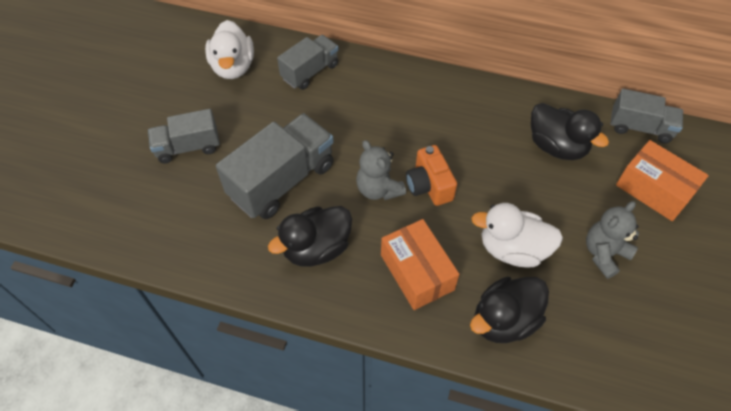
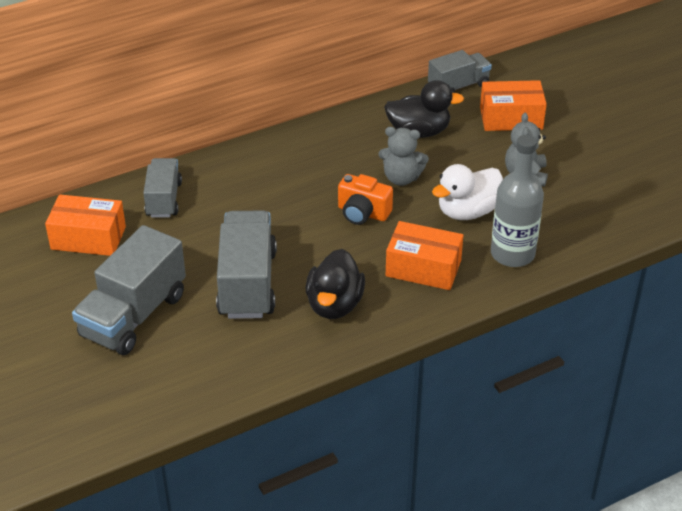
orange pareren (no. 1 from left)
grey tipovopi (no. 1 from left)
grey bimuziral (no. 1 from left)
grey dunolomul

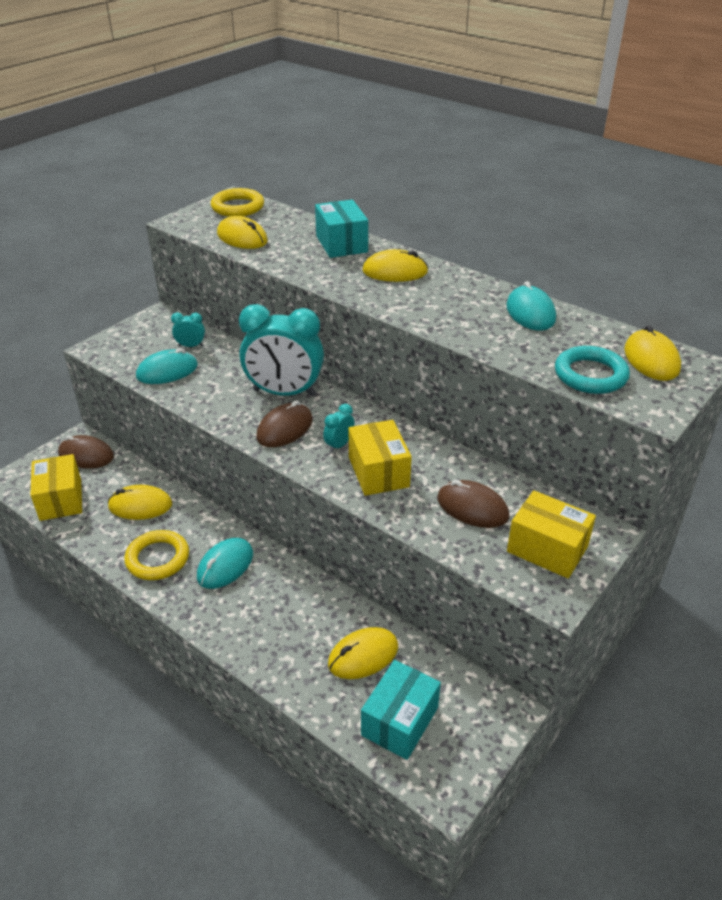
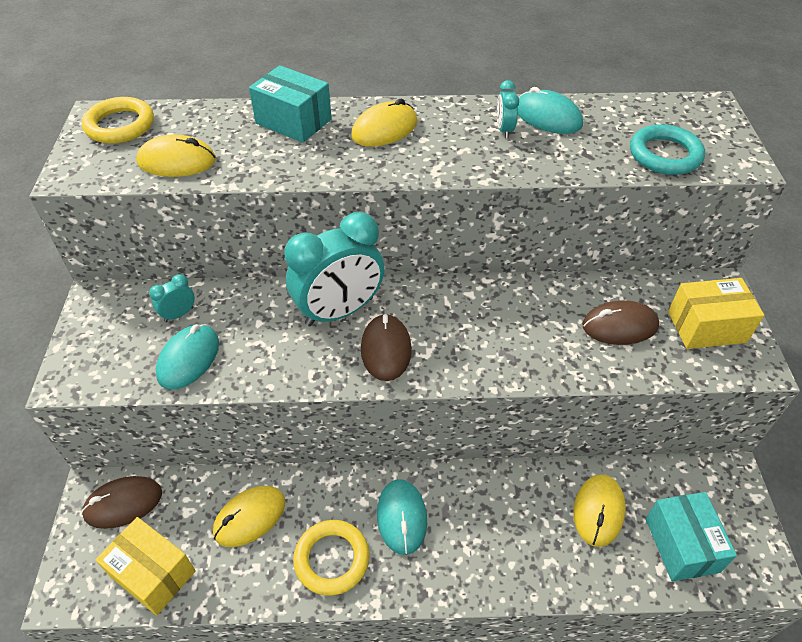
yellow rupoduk (no. 5 from left in the first image)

▬▬▬

Select, from the listing, all lines that include the word "grey".

__ANSWER SPACE__
grey tipovopi (no. 1 from left)
grey bimuziral (no. 1 from left)
grey dunolomul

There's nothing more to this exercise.